Data for this exercise.
::::

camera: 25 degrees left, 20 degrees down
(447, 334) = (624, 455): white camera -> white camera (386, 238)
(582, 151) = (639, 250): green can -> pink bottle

::::

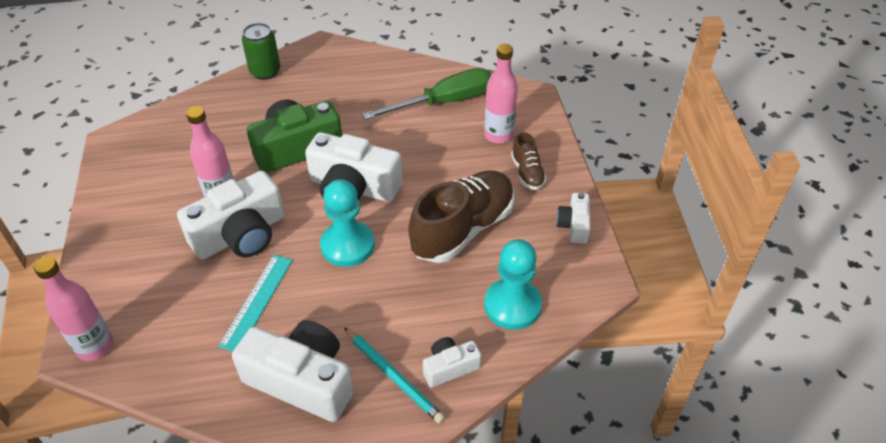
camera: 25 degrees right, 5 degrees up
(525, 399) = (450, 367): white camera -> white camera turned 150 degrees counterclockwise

::::

What you need to do. Check every line of the listing for the string "camera" and report how many lines have it, as a number alone.

Solution to this task. 4